=== ENTRIES PROVIDED ===

--- --- ---

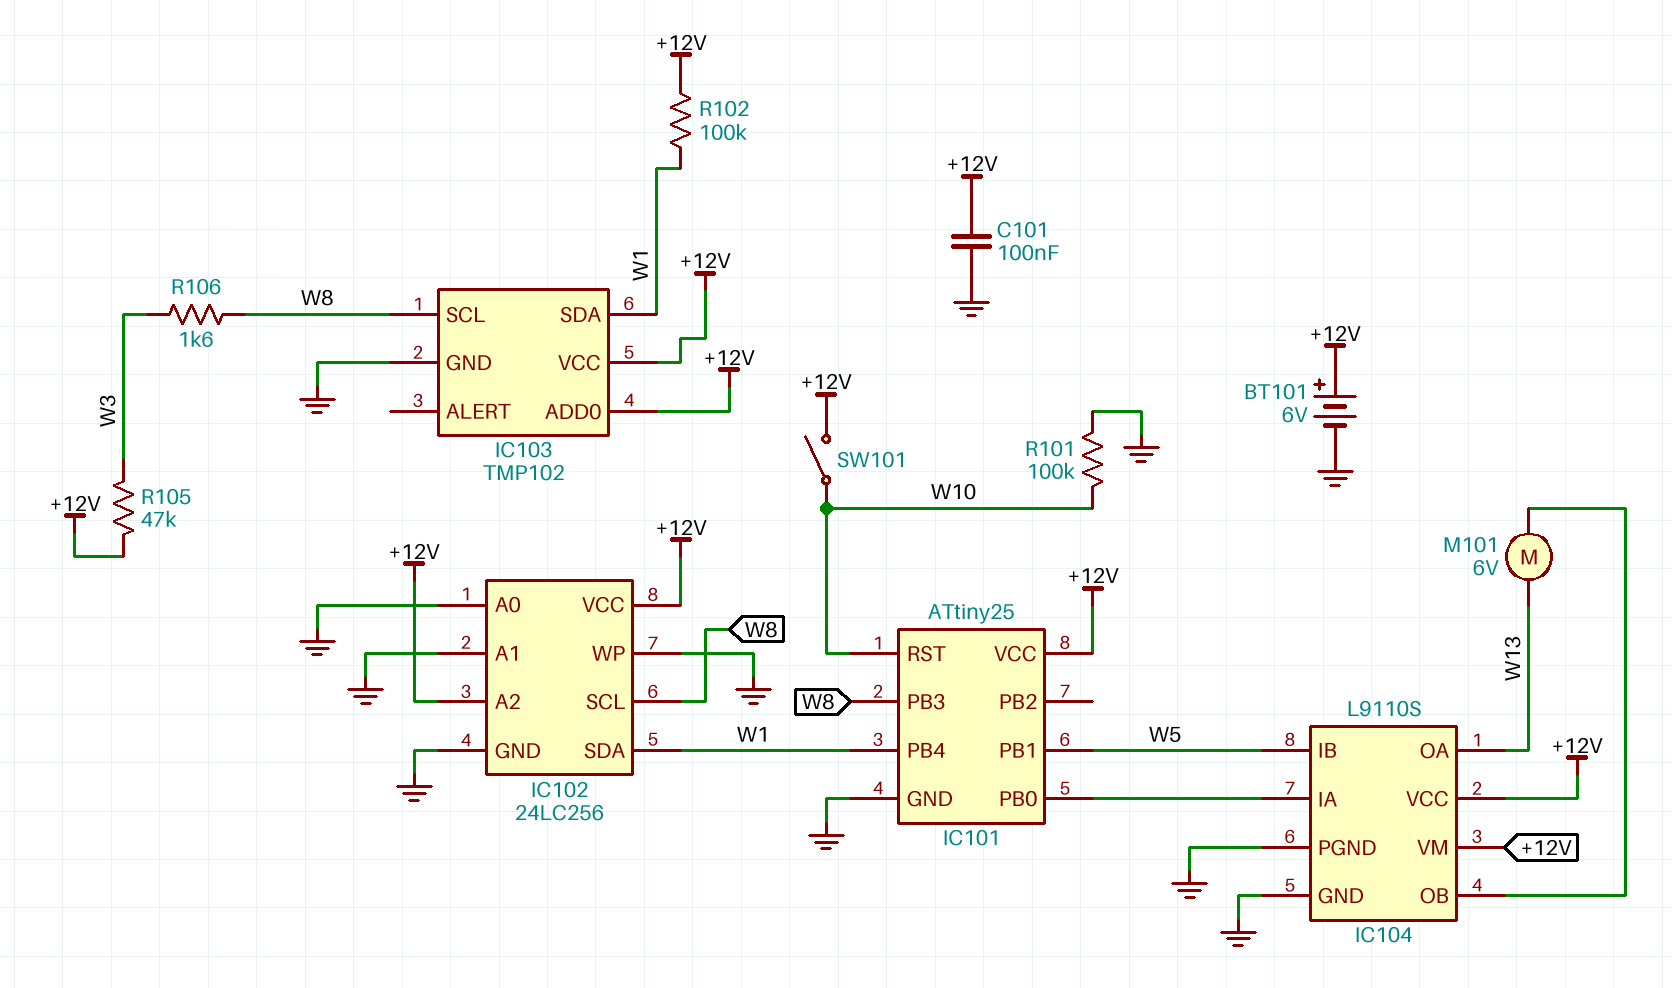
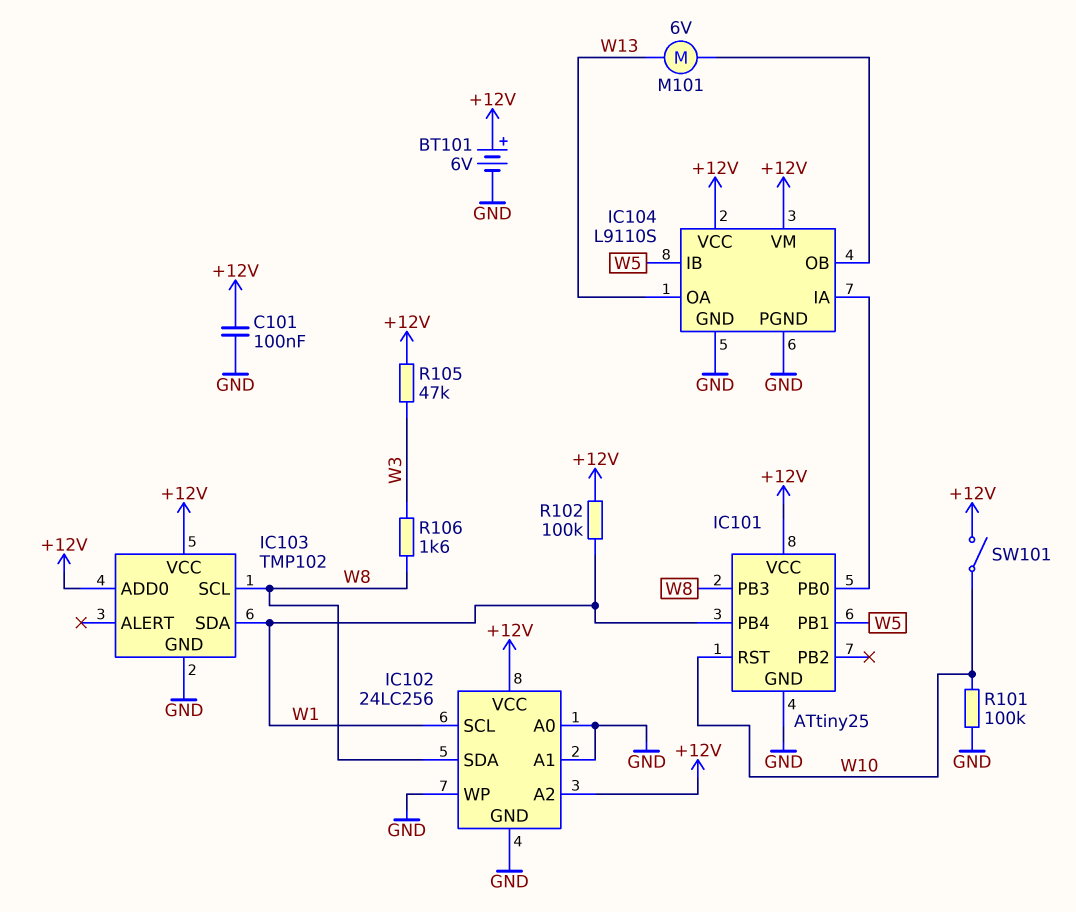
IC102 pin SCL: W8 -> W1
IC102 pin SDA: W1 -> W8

--- --- ---

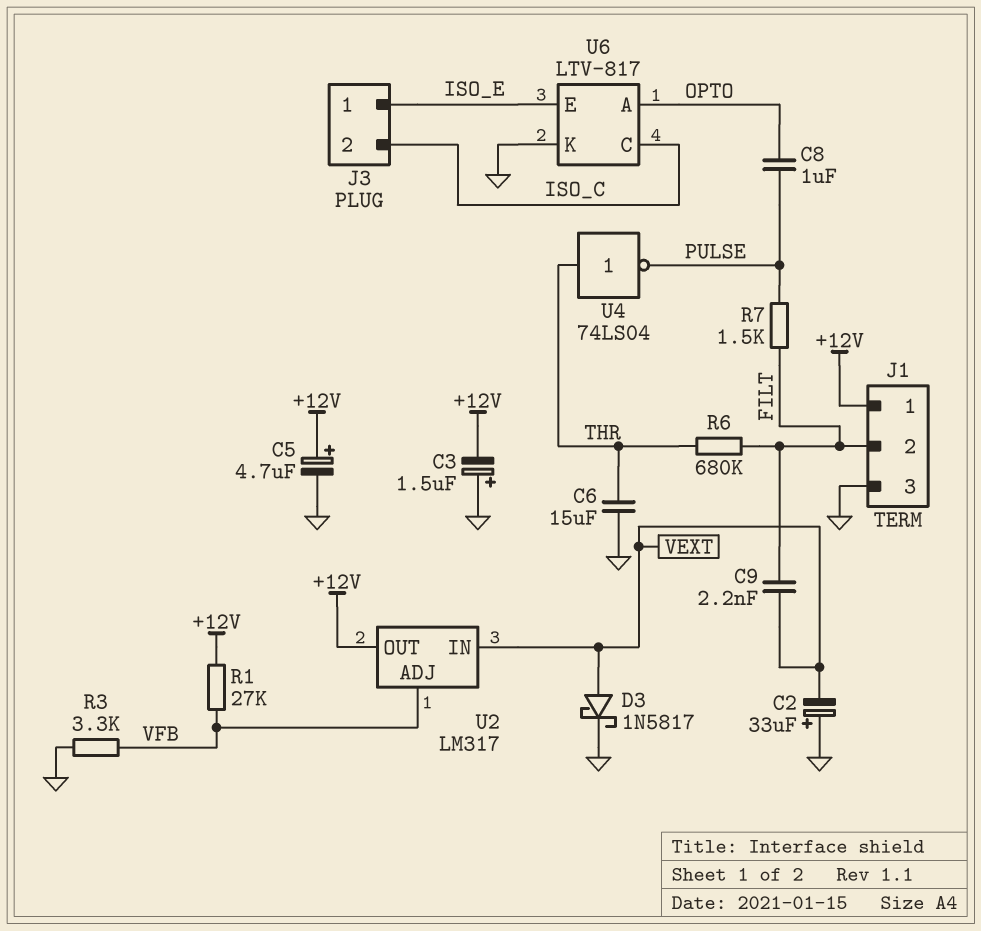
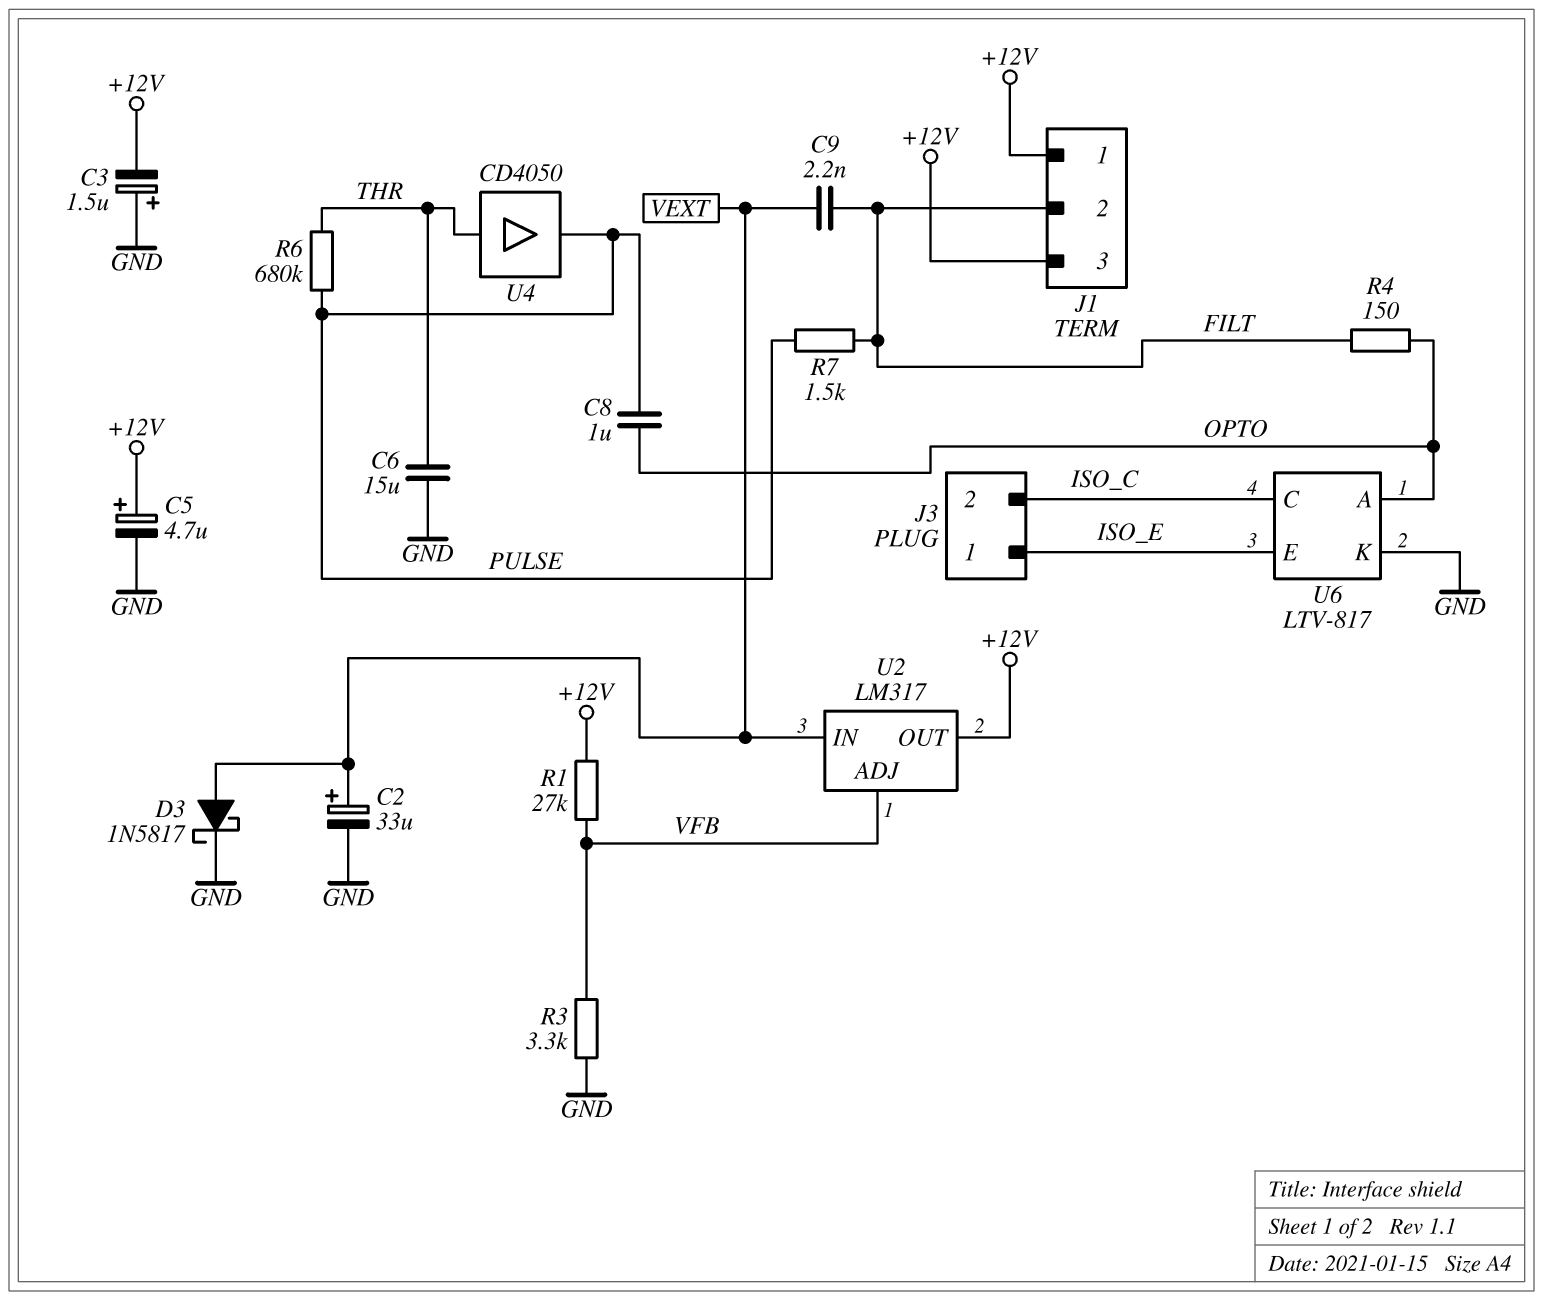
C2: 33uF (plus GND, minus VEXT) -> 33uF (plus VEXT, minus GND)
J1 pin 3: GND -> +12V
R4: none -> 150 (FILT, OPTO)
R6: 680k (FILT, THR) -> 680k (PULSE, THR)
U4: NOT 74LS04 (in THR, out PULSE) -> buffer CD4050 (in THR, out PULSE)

--- --- ---

=== WHAT IS NEEDED ===
Where the word "FILT" occurs in a line of the records, copy that line.

=== RESPONSE AREA ===
R4: none -> 150 (FILT, OPTO)
R6: 680k (FILT, THR) -> 680k (PULSE, THR)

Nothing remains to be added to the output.